PROBLEM STATEMENT.
Exactly as they appear below, repeat the lines from the one with "(273, 262) = (247, 234): pink tree -> none" through the one with "(356, 266) = (200, 318): pink", and no others.

RECORD SET.
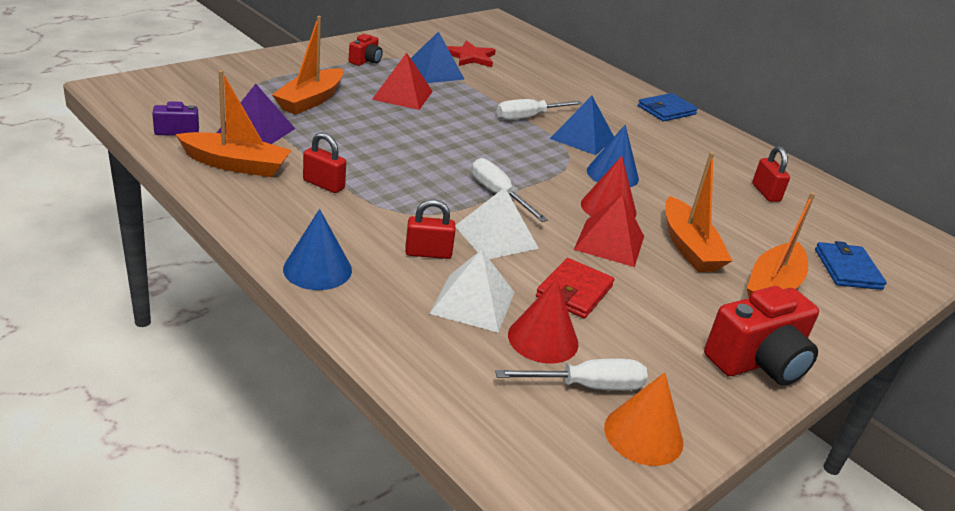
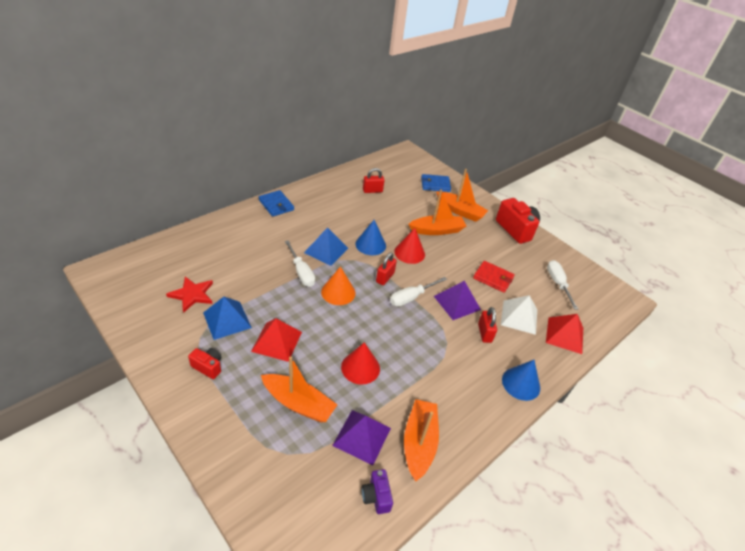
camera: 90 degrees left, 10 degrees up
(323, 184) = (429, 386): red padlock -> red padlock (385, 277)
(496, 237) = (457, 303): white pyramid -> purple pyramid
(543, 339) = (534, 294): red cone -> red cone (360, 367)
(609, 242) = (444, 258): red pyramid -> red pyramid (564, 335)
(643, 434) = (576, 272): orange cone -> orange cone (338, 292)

==

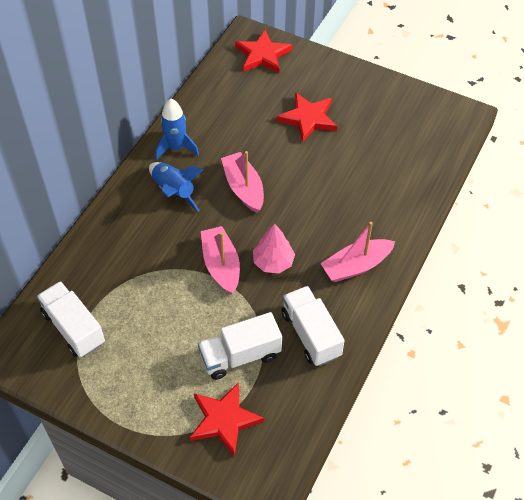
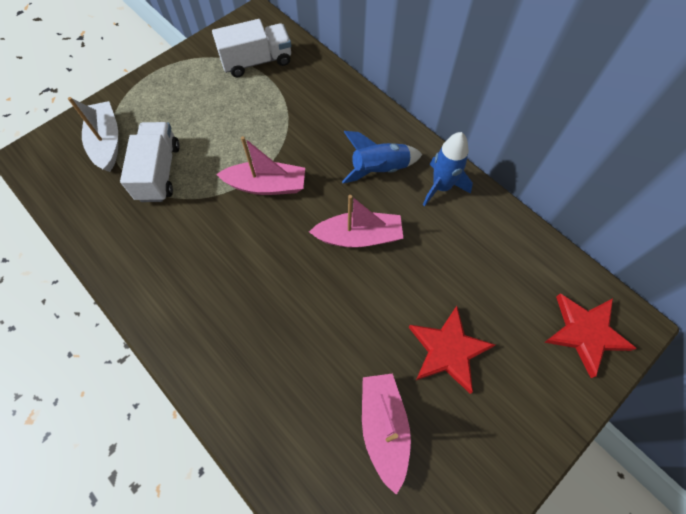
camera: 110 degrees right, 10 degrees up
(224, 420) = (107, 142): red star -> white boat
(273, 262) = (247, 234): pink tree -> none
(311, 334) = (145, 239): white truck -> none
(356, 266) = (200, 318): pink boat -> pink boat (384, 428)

YOUR RESPONSE.
(273, 262) = (247, 234): pink tree -> none
(311, 334) = (145, 239): white truck -> none
(356, 266) = (200, 318): pink boat -> pink boat (384, 428)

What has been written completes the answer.